■ **Material for this task**

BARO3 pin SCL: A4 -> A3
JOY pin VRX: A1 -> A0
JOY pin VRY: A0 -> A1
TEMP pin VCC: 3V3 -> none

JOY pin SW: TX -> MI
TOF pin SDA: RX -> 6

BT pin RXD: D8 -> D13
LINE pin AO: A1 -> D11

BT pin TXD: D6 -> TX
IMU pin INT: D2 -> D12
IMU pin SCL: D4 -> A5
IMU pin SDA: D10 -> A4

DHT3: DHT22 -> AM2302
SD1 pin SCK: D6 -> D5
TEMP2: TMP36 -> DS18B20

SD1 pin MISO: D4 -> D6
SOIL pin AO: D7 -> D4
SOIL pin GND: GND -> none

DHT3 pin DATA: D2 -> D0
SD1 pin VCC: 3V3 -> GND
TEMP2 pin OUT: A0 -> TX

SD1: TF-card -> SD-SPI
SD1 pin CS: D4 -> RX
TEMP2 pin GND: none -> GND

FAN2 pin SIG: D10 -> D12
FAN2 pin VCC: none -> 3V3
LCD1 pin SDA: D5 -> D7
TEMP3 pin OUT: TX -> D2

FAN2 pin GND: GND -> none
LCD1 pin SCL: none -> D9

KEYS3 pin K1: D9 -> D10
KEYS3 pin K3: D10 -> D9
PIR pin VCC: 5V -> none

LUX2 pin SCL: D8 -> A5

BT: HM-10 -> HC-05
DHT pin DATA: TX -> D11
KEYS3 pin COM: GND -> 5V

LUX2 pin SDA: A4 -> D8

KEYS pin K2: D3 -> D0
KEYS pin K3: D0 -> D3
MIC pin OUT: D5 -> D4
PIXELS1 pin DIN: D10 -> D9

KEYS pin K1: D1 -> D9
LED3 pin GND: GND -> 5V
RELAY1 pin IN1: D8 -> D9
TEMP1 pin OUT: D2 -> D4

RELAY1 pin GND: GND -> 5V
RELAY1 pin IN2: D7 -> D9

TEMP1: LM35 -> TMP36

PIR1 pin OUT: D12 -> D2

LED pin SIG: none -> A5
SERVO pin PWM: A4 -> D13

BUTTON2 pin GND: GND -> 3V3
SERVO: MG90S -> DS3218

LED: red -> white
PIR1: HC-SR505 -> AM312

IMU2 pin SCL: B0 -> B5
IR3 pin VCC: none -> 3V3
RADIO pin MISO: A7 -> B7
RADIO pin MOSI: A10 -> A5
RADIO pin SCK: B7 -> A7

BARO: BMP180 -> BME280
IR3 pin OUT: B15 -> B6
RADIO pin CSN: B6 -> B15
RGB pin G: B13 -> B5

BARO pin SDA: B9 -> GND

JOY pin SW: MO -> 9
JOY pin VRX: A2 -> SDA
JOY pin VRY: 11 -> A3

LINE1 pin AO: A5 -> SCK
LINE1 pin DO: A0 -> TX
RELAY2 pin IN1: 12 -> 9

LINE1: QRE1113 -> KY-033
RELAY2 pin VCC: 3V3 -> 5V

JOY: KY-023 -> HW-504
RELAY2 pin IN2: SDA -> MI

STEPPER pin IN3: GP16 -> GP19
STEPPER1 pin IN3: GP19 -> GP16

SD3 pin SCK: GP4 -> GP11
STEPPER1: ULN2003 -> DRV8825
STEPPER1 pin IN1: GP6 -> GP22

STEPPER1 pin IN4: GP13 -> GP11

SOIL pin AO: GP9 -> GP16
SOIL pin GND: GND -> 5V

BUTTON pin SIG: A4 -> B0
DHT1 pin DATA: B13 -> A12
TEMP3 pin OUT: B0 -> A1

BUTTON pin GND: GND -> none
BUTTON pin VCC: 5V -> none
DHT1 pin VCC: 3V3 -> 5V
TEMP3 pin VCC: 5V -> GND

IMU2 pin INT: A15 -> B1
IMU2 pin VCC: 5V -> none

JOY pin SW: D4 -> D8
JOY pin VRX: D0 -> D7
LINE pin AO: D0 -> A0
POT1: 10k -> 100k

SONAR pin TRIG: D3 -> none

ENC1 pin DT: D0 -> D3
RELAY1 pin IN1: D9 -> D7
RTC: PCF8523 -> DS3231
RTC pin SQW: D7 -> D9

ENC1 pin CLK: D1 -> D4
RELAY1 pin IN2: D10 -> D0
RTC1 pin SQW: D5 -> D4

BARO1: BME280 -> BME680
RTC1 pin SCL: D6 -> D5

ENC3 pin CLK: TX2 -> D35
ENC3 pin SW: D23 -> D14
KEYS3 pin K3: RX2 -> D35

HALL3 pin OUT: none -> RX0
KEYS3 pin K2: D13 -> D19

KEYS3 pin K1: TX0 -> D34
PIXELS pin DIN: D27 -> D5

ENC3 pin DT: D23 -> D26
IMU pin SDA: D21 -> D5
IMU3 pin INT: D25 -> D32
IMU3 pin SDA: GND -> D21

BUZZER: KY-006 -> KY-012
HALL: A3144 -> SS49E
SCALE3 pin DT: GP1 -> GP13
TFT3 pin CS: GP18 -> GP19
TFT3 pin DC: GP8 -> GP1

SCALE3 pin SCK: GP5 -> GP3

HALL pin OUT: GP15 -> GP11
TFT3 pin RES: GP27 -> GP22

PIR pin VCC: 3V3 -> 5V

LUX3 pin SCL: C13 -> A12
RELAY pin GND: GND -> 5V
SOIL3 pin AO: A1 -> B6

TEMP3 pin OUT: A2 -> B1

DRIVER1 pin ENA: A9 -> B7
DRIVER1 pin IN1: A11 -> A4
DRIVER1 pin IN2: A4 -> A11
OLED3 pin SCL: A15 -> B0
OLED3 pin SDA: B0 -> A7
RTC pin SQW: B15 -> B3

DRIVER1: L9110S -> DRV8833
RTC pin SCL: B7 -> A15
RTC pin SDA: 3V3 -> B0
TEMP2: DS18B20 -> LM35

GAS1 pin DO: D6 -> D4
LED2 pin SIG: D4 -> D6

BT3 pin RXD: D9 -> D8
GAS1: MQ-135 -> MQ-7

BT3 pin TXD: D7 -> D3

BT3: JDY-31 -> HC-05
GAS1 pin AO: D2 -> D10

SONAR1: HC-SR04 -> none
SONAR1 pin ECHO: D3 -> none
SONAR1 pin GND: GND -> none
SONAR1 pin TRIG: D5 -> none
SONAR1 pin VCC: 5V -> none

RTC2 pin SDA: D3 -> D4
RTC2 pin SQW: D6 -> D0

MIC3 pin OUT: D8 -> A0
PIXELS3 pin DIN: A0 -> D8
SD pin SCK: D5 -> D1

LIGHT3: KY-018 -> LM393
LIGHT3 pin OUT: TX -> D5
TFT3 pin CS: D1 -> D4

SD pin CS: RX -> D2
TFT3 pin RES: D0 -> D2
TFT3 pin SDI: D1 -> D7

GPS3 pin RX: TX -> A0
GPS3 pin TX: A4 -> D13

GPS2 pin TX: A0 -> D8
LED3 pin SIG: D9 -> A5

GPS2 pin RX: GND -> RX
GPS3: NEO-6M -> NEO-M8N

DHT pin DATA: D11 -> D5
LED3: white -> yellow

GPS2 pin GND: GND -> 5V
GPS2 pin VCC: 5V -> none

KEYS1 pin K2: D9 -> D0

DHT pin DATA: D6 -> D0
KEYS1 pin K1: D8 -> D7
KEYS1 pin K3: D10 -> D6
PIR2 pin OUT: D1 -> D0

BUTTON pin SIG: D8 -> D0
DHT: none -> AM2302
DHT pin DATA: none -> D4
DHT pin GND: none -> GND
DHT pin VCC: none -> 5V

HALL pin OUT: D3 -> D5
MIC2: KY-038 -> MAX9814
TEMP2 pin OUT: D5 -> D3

■ **Activity**
So that nothing is lost, please reproduce each entry exactly as written.

■ **Completed task**
BARO3 pin SCL: A4 -> A3
JOY pin VRX: A1 -> A0
JOY pin VRY: A0 -> A1
TEMP pin VCC: 3V3 -> none

JOY pin SW: TX -> MI
TOF pin SDA: RX -> 6

BT pin RXD: D8 -> D13
LINE pin AO: A1 -> D11

BT pin TXD: D6 -> TX
IMU pin INT: D2 -> D12
IMU pin SCL: D4 -> A5
IMU pin SDA: D10 -> A4

DHT3: DHT22 -> AM2302
SD1 pin SCK: D6 -> D5
TEMP2: TMP36 -> DS18B20

SD1 pin MISO: D4 -> D6
SOIL pin AO: D7 -> D4
SOIL pin GND: GND -> none

DHT3 pin DATA: D2 -> D0
SD1 pin VCC: 3V3 -> GND
TEMP2 pin OUT: A0 -> TX

SD1: TF-card -> SD-SPI
SD1 pin CS: D4 -> RX
TEMP2 pin GND: none -> GND

FAN2 pin SIG: D10 -> D12
FAN2 pin VCC: none -> 3V3
LCD1 pin SDA: D5 -> D7
TEMP3 pin OUT: TX -> D2

FAN2 pin GND: GND -> none
LCD1 pin SCL: none -> D9

KEYS3 pin K1: D9 -> D10
KEYS3 pin K3: D10 -> D9
PIR pin VCC: 5V -> none

LUX2 pin SCL: D8 -> A5

BT: HM-10 -> HC-05
DHT pin DATA: TX -> D11
KEYS3 pin COM: GND -> 5V

LUX2 pin SDA: A4 -> D8

KEYS pin K2: D3 -> D0
KEYS pin K3: D0 -> D3
MIC pin OUT: D5 -> D4
PIXELS1 pin DIN: D10 -> D9

KEYS pin K1: D1 -> D9
LED3 pin GND: GND -> 5V
RELAY1 pin IN1: D8 -> D9
TEMP1 pin OUT: D2 -> D4

RELAY1 pin GND: GND -> 5V
RELAY1 pin IN2: D7 -> D9

TEMP1: LM35 -> TMP36

PIR1 pin OUT: D12 -> D2

LED pin SIG: none -> A5
SERVO pin PWM: A4 -> D13

BUTTON2 pin GND: GND -> 3V3
SERVO: MG90S -> DS3218

LED: red -> white
PIR1: HC-SR505 -> AM312

IMU2 pin SCL: B0 -> B5
IR3 pin VCC: none -> 3V3
RADIO pin MISO: A7 -> B7
RADIO pin MOSI: A10 -> A5
RADIO pin SCK: B7 -> A7

BARO: BMP180 -> BME280
IR3 pin OUT: B15 -> B6
RADIO pin CSN: B6 -> B15
RGB pin G: B13 -> B5

BARO pin SDA: B9 -> GND

JOY pin SW: MO -> 9
JOY pin VRX: A2 -> SDA
JOY pin VRY: 11 -> A3

LINE1 pin AO: A5 -> SCK
LINE1 pin DO: A0 -> TX
RELAY2 pin IN1: 12 -> 9

LINE1: QRE1113 -> KY-033
RELAY2 pin VCC: 3V3 -> 5V

JOY: KY-023 -> HW-504
RELAY2 pin IN2: SDA -> MI

STEPPER pin IN3: GP16 -> GP19
STEPPER1 pin IN3: GP19 -> GP16

SD3 pin SCK: GP4 -> GP11
STEPPER1: ULN2003 -> DRV8825
STEPPER1 pin IN1: GP6 -> GP22

STEPPER1 pin IN4: GP13 -> GP11

SOIL pin AO: GP9 -> GP16
SOIL pin GND: GND -> 5V

BUTTON pin SIG: A4 -> B0
DHT1 pin DATA: B13 -> A12
TEMP3 pin OUT: B0 -> A1

BUTTON pin GND: GND -> none
BUTTON pin VCC: 5V -> none
DHT1 pin VCC: 3V3 -> 5V
TEMP3 pin VCC: 5V -> GND

IMU2 pin INT: A15 -> B1
IMU2 pin VCC: 5V -> none

JOY pin SW: D4 -> D8
JOY pin VRX: D0 -> D7
LINE pin AO: D0 -> A0
POT1: 10k -> 100k

SONAR pin TRIG: D3 -> none

ENC1 pin DT: D0 -> D3
RELAY1 pin IN1: D9 -> D7
RTC: PCF8523 -> DS3231
RTC pin SQW: D7 -> D9

ENC1 pin CLK: D1 -> D4
RELAY1 pin IN2: D10 -> D0
RTC1 pin SQW: D5 -> D4

BARO1: BME280 -> BME680
RTC1 pin SCL: D6 -> D5

ENC3 pin CLK: TX2 -> D35
ENC3 pin SW: D23 -> D14
KEYS3 pin K3: RX2 -> D35

HALL3 pin OUT: none -> RX0
KEYS3 pin K2: D13 -> D19

KEYS3 pin K1: TX0 -> D34
PIXELS pin DIN: D27 -> D5

ENC3 pin DT: D23 -> D26
IMU pin SDA: D21 -> D5
IMU3 pin INT: D25 -> D32
IMU3 pin SDA: GND -> D21

BUZZER: KY-006 -> KY-012
HALL: A3144 -> SS49E
SCALE3 pin DT: GP1 -> GP13
TFT3 pin CS: GP18 -> GP19
TFT3 pin DC: GP8 -> GP1

SCALE3 pin SCK: GP5 -> GP3

HALL pin OUT: GP15 -> GP11
TFT3 pin RES: GP27 -> GP22

PIR pin VCC: 3V3 -> 5V

LUX3 pin SCL: C13 -> A12
RELAY pin GND: GND -> 5V
SOIL3 pin AO: A1 -> B6

TEMP3 pin OUT: A2 -> B1

DRIVER1 pin ENA: A9 -> B7
DRIVER1 pin IN1: A11 -> A4
DRIVER1 pin IN2: A4 -> A11
OLED3 pin SCL: A15 -> B0
OLED3 pin SDA: B0 -> A7
RTC pin SQW: B15 -> B3

DRIVER1: L9110S -> DRV8833
RTC pin SCL: B7 -> A15
RTC pin SDA: 3V3 -> B0
TEMP2: DS18B20 -> LM35

GAS1 pin DO: D6 -> D4
LED2 pin SIG: D4 -> D6

BT3 pin RXD: D9 -> D8
GAS1: MQ-135 -> MQ-7

BT3 pin TXD: D7 -> D3

BT3: JDY-31 -> HC-05
GAS1 pin AO: D2 -> D10

SONAR1: HC-SR04 -> none
SONAR1 pin ECHO: D3 -> none
SONAR1 pin GND: GND -> none
SONAR1 pin TRIG: D5 -> none
SONAR1 pin VCC: 5V -> none

RTC2 pin SDA: D3 -> D4
RTC2 pin SQW: D6 -> D0

MIC3 pin OUT: D8 -> A0
PIXELS3 pin DIN: A0 -> D8
SD pin SCK: D5 -> D1

LIGHT3: KY-018 -> LM393
LIGHT3 pin OUT: TX -> D5
TFT3 pin CS: D1 -> D4

SD pin CS: RX -> D2
TFT3 pin RES: D0 -> D2
TFT3 pin SDI: D1 -> D7

GPS3 pin RX: TX -> A0
GPS3 pin TX: A4 -> D13

GPS2 pin TX: A0 -> D8
LED3 pin SIG: D9 -> A5

GPS2 pin RX: GND -> RX
GPS3: NEO-6M -> NEO-M8N

DHT pin DATA: D11 -> D5
LED3: white -> yellow

GPS2 pin GND: GND -> 5V
GPS2 pin VCC: 5V -> none

KEYS1 pin K2: D9 -> D0

DHT pin DATA: D6 -> D0
KEYS1 pin K1: D8 -> D7
KEYS1 pin K3: D10 -> D6
PIR2 pin OUT: D1 -> D0

BUTTON pin SIG: D8 -> D0
DHT: none -> AM2302
DHT pin DATA: none -> D4
DHT pin GND: none -> GND
DHT pin VCC: none -> 5V

HALL pin OUT: D3 -> D5
MIC2: KY-038 -> MAX9814
TEMP2 pin OUT: D5 -> D3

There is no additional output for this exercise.